» **Task instructions**: Reading the data below, count the lines that carry the string "round". Give nothing but the count.

##### Data extracts

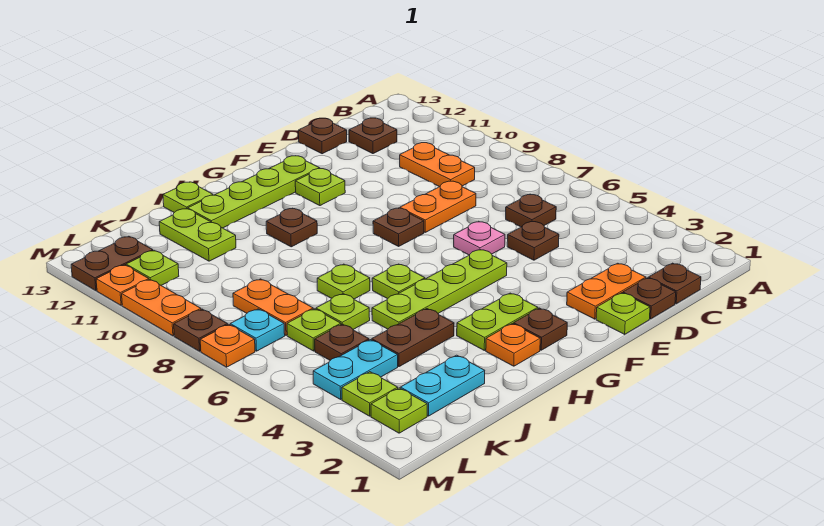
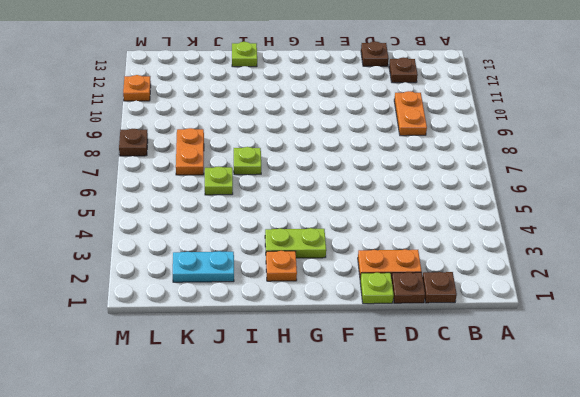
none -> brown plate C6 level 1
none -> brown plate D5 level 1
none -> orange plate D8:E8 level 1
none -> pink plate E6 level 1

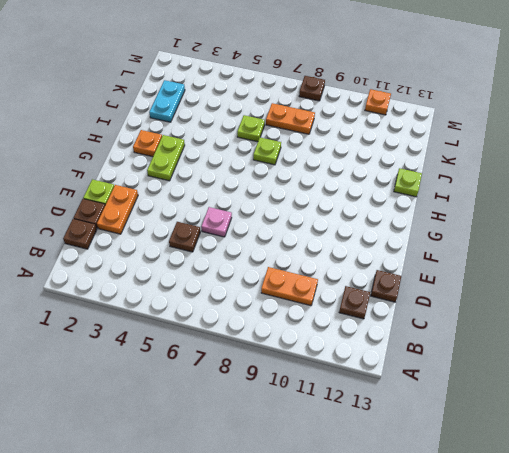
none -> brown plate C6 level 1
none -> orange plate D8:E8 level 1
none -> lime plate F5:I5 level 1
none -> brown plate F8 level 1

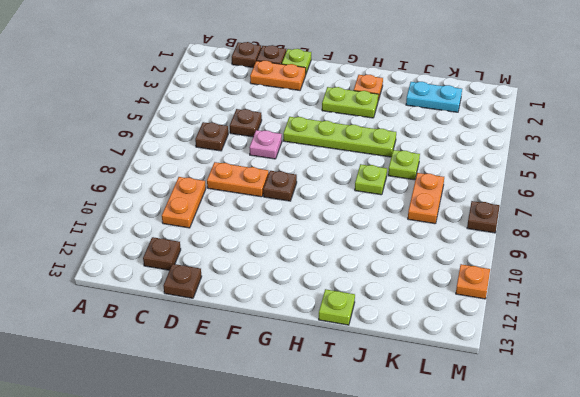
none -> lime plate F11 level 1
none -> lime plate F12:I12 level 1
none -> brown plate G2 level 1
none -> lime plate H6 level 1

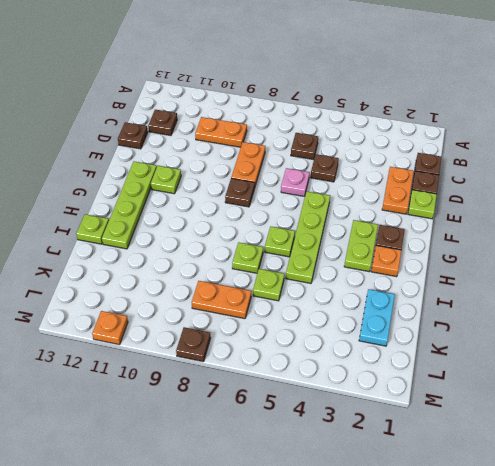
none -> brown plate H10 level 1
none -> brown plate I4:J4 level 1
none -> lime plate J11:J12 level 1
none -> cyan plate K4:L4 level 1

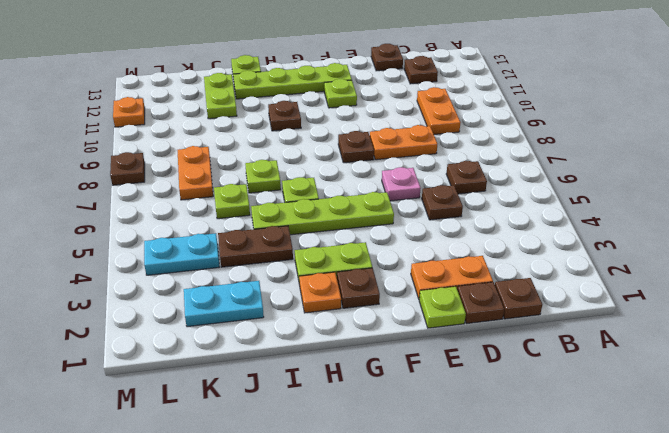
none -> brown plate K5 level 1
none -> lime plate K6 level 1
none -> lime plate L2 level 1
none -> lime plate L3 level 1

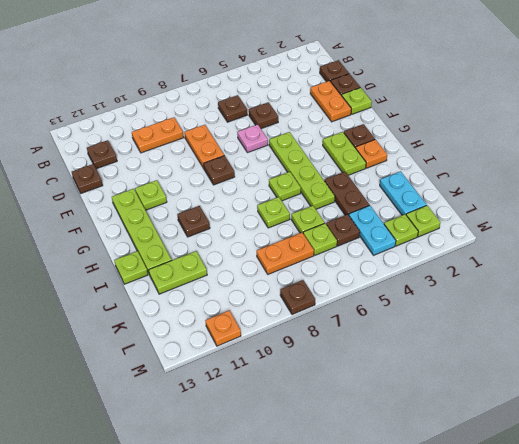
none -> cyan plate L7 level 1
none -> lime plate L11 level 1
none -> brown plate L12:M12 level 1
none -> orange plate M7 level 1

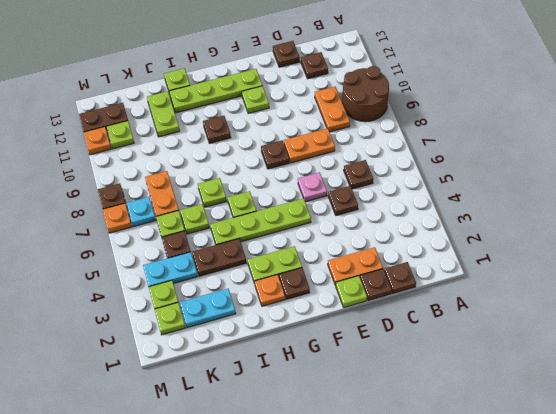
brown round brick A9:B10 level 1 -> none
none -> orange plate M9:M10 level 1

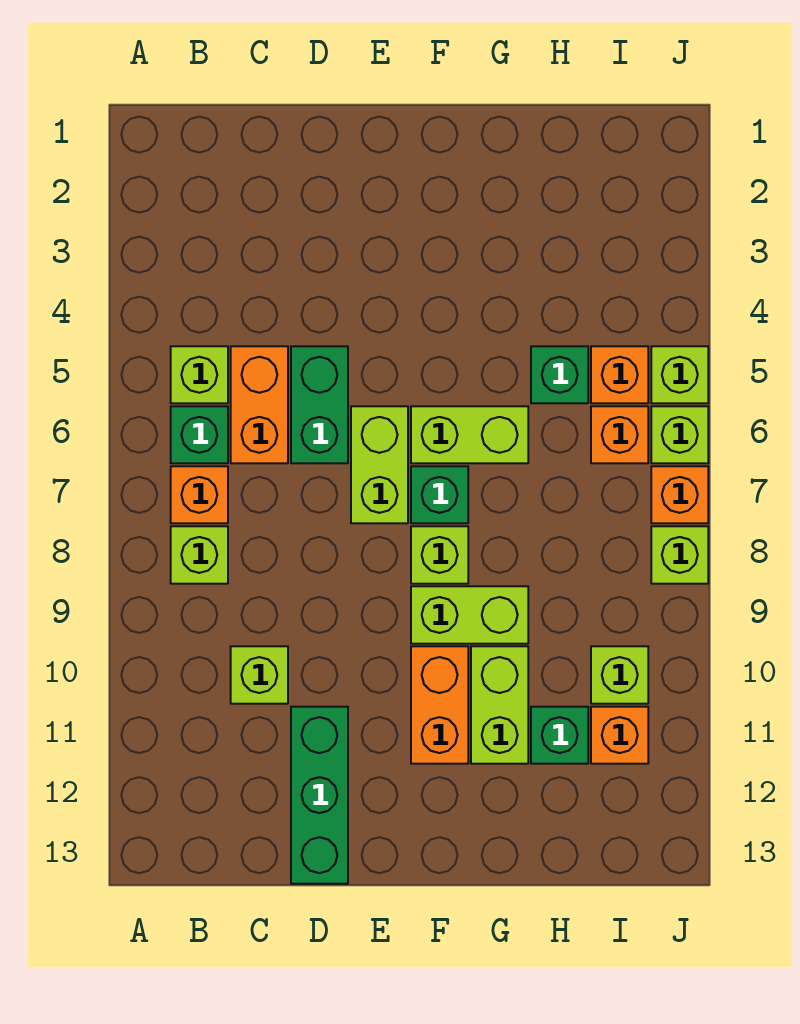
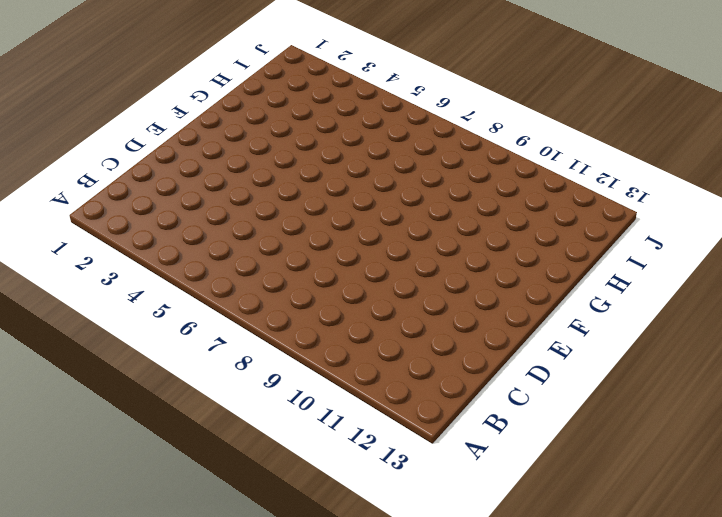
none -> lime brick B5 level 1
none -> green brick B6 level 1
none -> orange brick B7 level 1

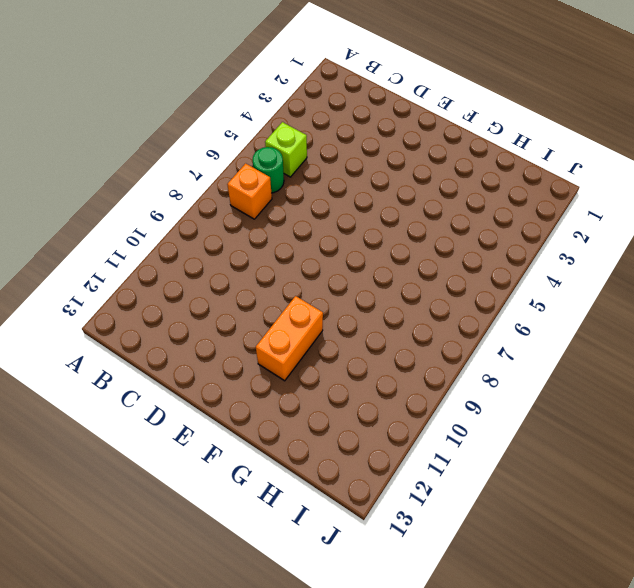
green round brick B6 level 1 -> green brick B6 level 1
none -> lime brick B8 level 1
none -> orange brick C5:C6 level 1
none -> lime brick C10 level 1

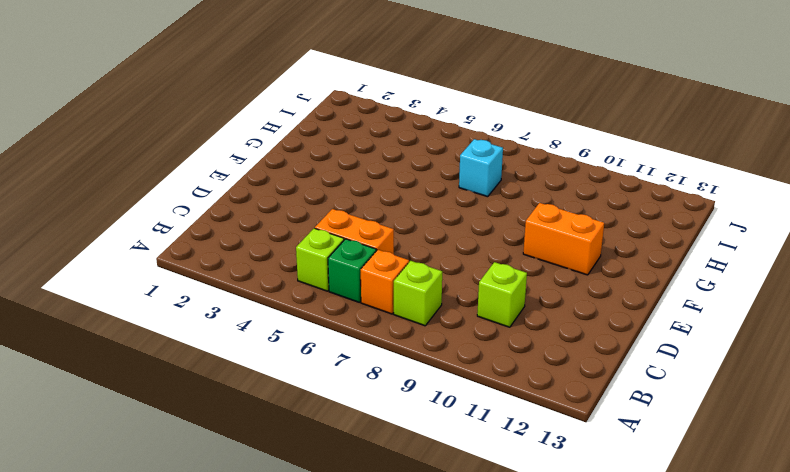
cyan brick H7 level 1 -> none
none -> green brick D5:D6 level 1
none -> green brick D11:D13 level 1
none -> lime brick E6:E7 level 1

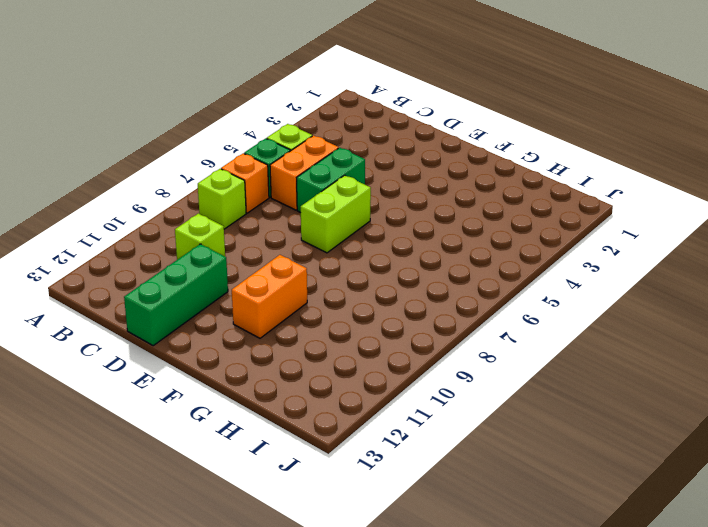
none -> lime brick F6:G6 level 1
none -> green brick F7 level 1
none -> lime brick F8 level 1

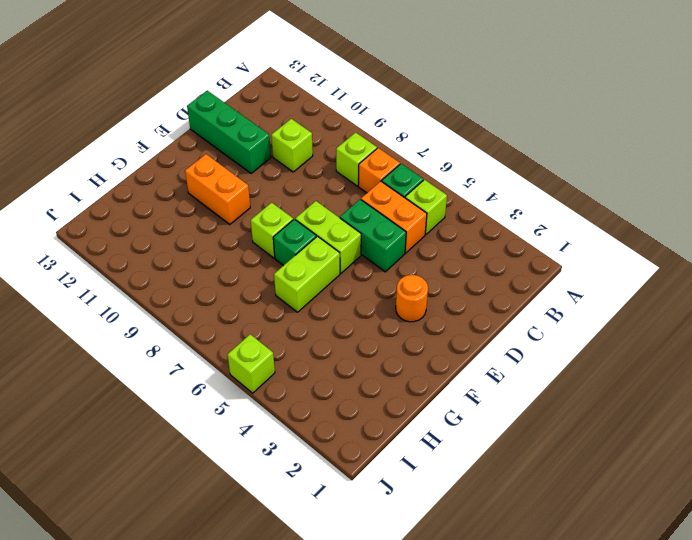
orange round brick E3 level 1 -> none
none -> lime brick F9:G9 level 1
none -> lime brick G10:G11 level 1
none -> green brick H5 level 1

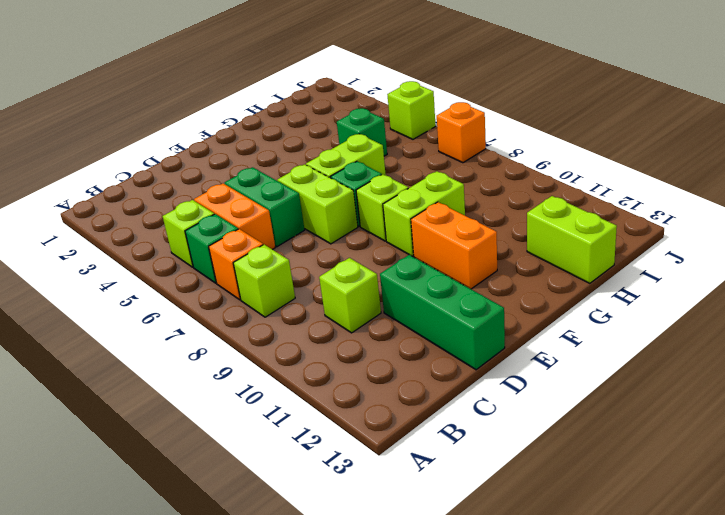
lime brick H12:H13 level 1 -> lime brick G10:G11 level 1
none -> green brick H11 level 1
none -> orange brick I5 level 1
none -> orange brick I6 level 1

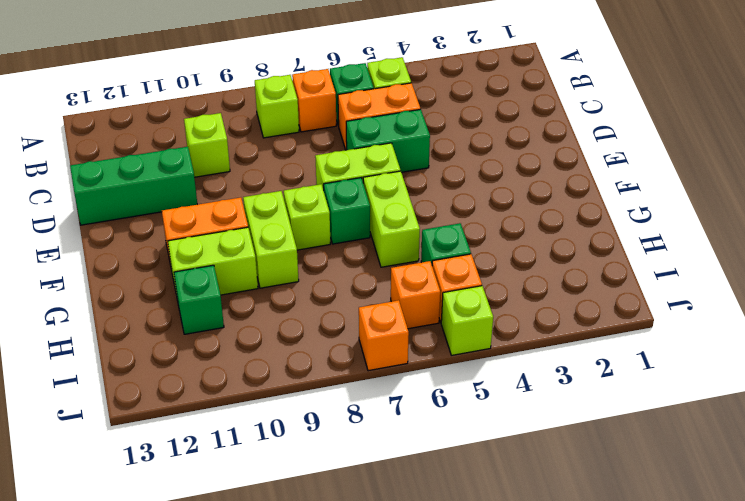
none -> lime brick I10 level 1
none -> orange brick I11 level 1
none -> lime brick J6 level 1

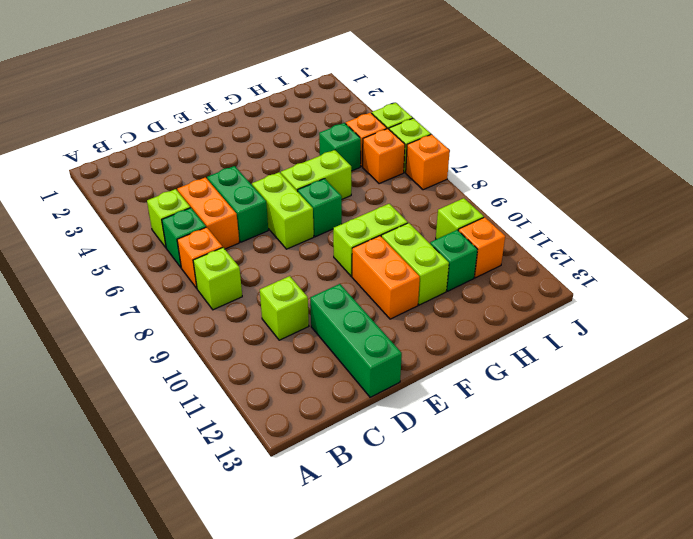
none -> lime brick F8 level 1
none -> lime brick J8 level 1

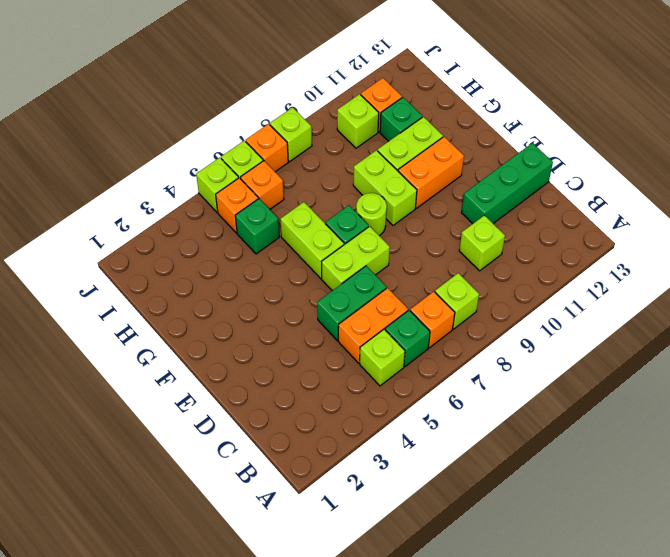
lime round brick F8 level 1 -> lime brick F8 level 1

##########

» **Finished exercise**: 4